[Material shown]

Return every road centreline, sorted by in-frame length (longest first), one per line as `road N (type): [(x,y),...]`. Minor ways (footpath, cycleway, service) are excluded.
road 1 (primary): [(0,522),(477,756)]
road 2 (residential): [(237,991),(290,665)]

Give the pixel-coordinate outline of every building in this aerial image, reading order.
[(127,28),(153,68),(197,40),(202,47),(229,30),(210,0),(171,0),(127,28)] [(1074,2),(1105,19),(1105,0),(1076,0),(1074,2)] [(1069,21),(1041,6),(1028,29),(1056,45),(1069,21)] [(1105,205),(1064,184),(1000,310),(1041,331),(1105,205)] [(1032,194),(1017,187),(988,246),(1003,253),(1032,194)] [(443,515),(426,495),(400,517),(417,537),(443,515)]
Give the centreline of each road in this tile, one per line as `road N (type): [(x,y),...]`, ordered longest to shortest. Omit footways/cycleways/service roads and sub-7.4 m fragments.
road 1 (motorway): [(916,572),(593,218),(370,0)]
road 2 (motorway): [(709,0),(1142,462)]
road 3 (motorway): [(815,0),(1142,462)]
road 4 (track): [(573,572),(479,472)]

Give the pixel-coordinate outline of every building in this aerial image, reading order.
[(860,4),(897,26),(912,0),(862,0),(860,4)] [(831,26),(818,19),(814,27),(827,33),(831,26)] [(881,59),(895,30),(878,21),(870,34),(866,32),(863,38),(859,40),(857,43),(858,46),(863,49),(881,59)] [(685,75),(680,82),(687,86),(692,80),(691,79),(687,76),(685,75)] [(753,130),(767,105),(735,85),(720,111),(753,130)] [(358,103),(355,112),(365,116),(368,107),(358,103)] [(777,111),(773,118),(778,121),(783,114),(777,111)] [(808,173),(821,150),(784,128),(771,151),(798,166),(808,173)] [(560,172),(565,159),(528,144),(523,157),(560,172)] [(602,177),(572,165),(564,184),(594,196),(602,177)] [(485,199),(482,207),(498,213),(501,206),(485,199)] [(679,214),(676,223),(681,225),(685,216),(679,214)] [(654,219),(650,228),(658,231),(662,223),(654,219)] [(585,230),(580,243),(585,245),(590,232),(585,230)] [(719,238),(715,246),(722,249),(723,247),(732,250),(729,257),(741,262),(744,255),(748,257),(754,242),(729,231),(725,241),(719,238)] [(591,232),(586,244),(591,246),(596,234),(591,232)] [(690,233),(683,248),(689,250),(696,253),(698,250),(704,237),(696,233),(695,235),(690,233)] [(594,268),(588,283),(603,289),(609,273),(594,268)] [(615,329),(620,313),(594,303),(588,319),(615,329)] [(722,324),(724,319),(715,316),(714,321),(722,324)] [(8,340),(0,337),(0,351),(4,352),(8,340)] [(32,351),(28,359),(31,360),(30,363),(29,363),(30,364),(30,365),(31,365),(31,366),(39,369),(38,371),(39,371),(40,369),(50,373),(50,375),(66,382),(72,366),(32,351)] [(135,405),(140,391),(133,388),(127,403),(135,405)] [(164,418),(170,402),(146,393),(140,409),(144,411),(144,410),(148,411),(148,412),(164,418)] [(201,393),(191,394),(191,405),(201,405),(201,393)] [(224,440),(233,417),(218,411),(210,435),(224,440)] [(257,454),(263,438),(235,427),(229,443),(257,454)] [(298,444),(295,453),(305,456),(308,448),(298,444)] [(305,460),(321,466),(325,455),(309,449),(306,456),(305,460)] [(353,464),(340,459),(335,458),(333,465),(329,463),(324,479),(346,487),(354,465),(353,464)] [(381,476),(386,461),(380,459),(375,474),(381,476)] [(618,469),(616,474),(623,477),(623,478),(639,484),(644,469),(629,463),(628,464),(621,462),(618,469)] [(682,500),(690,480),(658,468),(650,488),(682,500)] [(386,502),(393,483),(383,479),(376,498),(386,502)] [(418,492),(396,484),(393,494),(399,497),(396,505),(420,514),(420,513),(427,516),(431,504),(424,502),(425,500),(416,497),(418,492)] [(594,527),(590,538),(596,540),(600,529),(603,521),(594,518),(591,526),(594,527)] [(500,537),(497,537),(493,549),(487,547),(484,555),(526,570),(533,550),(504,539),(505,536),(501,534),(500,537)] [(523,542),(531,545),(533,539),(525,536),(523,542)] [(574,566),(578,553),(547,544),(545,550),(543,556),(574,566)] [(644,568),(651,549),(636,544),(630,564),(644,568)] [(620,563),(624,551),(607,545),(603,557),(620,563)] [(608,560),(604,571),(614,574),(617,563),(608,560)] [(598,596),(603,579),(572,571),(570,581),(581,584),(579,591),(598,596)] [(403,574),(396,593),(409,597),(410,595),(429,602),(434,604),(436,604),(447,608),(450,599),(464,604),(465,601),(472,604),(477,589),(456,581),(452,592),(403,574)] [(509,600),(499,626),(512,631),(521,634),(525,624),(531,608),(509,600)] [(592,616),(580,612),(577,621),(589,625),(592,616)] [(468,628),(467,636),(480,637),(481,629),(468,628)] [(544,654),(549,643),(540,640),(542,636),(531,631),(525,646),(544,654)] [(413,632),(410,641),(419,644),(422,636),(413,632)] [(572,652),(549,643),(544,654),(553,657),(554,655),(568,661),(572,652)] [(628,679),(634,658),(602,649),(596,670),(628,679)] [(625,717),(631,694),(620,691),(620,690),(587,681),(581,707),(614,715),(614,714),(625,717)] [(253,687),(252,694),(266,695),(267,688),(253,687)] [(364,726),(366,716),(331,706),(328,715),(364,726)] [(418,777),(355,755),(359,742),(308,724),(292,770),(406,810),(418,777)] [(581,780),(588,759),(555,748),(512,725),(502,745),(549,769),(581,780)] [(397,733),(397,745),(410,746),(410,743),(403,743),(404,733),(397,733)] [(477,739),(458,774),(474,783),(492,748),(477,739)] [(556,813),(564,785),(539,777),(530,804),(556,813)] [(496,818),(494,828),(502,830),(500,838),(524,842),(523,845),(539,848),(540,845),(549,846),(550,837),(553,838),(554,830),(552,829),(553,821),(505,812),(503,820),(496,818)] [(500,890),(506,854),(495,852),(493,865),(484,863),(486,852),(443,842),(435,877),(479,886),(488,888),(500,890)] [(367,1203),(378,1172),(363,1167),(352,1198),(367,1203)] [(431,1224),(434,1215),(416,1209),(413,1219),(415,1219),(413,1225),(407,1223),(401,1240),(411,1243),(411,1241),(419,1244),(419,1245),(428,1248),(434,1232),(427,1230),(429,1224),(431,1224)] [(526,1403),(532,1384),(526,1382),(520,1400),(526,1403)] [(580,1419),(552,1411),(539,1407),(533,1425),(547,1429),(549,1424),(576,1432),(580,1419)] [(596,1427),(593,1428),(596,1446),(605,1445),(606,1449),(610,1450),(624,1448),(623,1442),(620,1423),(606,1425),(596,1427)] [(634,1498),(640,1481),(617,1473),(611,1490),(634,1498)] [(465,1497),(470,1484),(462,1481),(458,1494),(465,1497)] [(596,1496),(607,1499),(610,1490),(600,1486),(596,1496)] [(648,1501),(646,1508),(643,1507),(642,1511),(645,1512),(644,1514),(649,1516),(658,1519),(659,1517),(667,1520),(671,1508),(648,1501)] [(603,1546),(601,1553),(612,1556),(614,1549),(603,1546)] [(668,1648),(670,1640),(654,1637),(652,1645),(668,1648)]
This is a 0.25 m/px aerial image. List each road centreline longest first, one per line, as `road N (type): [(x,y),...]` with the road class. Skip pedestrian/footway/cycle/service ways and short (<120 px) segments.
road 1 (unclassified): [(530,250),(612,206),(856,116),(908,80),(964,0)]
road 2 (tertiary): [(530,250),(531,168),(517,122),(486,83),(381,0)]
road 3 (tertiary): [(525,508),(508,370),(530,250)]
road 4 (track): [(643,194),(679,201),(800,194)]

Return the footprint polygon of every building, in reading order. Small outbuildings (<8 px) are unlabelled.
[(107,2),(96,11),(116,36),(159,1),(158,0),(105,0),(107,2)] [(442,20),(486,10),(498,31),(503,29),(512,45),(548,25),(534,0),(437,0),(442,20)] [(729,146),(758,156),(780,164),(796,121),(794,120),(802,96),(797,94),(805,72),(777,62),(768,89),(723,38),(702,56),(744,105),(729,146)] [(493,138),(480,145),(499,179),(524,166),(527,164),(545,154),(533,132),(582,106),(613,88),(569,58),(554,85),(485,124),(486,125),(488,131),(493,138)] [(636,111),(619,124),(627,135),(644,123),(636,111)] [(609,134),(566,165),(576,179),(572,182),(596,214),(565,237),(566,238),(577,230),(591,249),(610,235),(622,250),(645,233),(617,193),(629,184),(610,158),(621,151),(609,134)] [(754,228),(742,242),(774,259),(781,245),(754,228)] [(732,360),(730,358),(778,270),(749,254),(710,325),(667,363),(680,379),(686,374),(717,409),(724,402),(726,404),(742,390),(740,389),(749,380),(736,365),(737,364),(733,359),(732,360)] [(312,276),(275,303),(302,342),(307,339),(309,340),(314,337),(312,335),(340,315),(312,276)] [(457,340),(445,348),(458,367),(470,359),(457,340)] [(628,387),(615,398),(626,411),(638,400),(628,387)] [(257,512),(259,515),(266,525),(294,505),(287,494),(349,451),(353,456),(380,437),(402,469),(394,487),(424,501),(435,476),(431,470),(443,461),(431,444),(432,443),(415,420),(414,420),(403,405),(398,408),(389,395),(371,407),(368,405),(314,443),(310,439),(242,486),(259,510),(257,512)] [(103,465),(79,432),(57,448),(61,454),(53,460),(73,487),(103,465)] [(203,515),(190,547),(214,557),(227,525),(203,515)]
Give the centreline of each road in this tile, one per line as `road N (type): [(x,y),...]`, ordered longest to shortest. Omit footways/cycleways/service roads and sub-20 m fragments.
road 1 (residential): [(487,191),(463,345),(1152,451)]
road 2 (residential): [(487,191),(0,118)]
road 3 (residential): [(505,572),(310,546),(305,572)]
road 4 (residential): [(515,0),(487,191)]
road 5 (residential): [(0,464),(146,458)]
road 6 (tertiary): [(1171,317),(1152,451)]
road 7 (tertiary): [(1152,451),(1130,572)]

[/Material shown]

◆ **What to do**:
How many lines in the records hold the string "tertiary"? Reply with the number only.

◆ **Output for this exercise**:
4